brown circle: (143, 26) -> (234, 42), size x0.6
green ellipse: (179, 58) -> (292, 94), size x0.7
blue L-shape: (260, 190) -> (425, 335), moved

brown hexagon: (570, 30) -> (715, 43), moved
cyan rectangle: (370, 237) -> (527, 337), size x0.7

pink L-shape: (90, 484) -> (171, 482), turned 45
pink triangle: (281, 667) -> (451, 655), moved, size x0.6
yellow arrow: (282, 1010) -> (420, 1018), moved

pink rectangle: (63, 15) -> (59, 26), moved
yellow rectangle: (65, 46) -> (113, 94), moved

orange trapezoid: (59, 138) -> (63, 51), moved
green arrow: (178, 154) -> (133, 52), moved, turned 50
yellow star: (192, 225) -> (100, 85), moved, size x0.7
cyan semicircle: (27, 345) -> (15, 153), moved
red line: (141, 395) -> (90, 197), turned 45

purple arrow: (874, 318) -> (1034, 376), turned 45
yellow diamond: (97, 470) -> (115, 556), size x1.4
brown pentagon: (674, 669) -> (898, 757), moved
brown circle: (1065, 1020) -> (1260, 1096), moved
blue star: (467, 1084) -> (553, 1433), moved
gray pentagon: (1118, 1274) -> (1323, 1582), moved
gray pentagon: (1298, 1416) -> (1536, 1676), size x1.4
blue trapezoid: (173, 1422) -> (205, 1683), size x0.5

^^^^

Using the records above, please retype only the run of lines from the line holding "brown circle: (1065, 1020)" through the last line, both ends included.

◆ SOLUTION FOR THIS EXERCISE ◆
brown circle: (1065, 1020) -> (1260, 1096), moved
blue star: (467, 1084) -> (553, 1433), moved
gray pentagon: (1118, 1274) -> (1323, 1582), moved
gray pentagon: (1298, 1416) -> (1536, 1676), size x1.4
blue trapezoid: (173, 1422) -> (205, 1683), size x0.5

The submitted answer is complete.